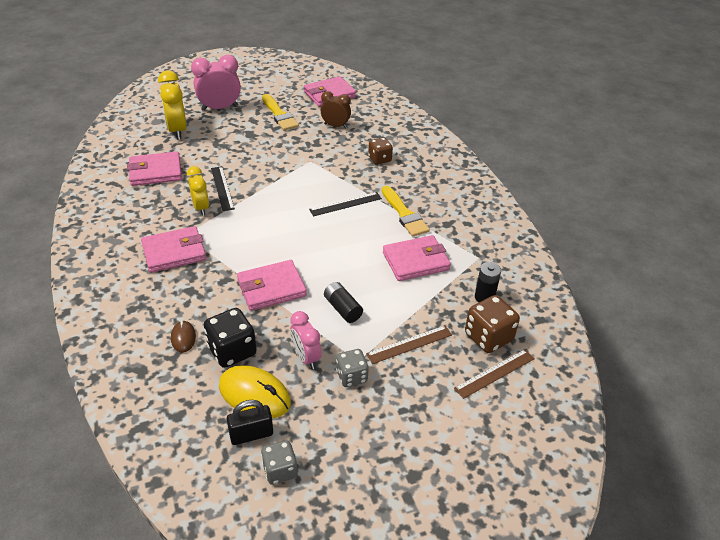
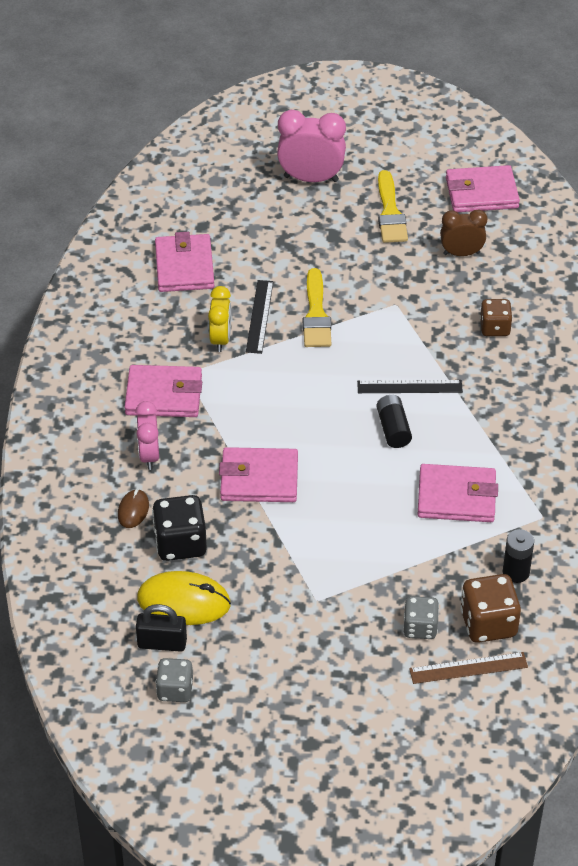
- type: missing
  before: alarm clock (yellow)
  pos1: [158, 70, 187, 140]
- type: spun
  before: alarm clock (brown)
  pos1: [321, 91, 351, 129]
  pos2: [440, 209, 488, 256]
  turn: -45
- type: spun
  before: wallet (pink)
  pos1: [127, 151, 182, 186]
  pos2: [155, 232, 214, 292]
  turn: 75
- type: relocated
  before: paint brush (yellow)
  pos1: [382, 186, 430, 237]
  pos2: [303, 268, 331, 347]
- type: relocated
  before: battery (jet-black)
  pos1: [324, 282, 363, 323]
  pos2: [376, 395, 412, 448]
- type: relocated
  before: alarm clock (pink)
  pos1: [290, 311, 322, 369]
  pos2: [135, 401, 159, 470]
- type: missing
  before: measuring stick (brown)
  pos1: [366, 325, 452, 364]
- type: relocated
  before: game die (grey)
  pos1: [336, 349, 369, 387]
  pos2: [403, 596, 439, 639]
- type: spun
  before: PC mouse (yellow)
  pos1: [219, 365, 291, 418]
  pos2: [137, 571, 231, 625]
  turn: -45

> [Aim of the exercise]:
I would like you to report every line in the listing above that contains "brown".

> [Finished task]:
  before: alarm clock (brown)
  before: measuring stick (brown)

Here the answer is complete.